- Opening Delimiter -

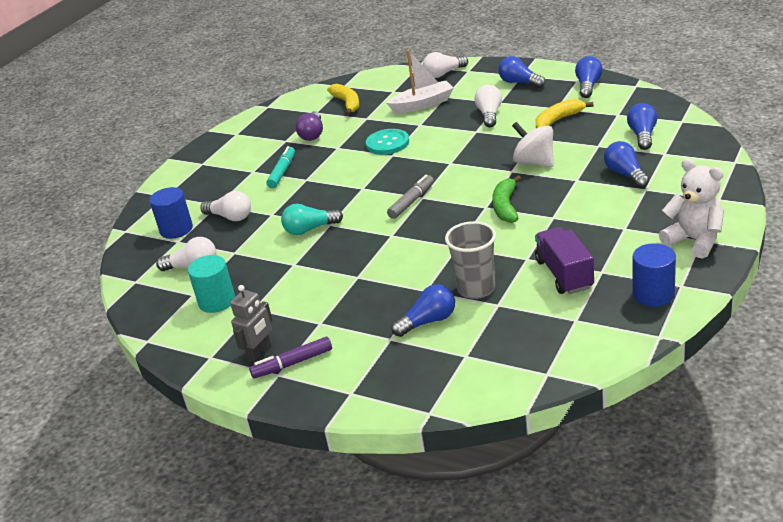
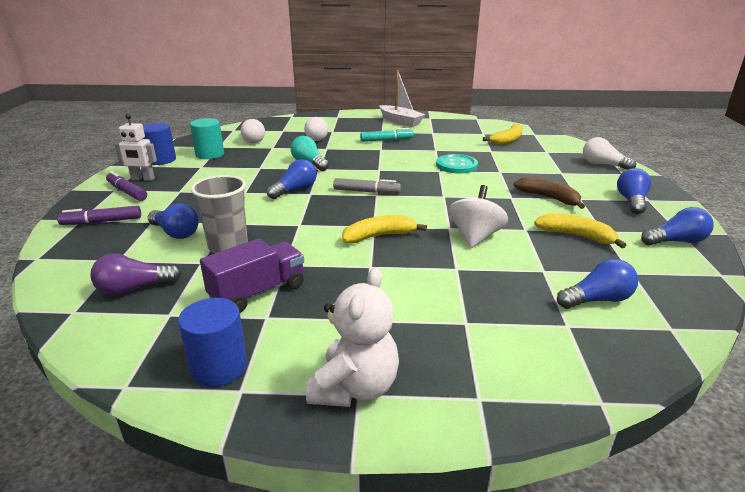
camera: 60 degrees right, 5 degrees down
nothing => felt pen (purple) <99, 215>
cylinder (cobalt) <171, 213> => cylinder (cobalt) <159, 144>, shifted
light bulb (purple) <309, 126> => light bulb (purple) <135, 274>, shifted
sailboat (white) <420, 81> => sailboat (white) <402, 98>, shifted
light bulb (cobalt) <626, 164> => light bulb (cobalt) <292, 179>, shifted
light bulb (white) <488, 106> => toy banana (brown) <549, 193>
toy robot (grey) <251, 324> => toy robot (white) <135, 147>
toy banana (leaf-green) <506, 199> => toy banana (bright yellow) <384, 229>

- Closing Delimiter -

* **Work order**
From the records above, return each line that includes "purple".

* **Finished task**
nothing => felt pen (purple) <99, 215>
light bulb (purple) <309, 126> => light bulb (purple) <135, 274>, shifted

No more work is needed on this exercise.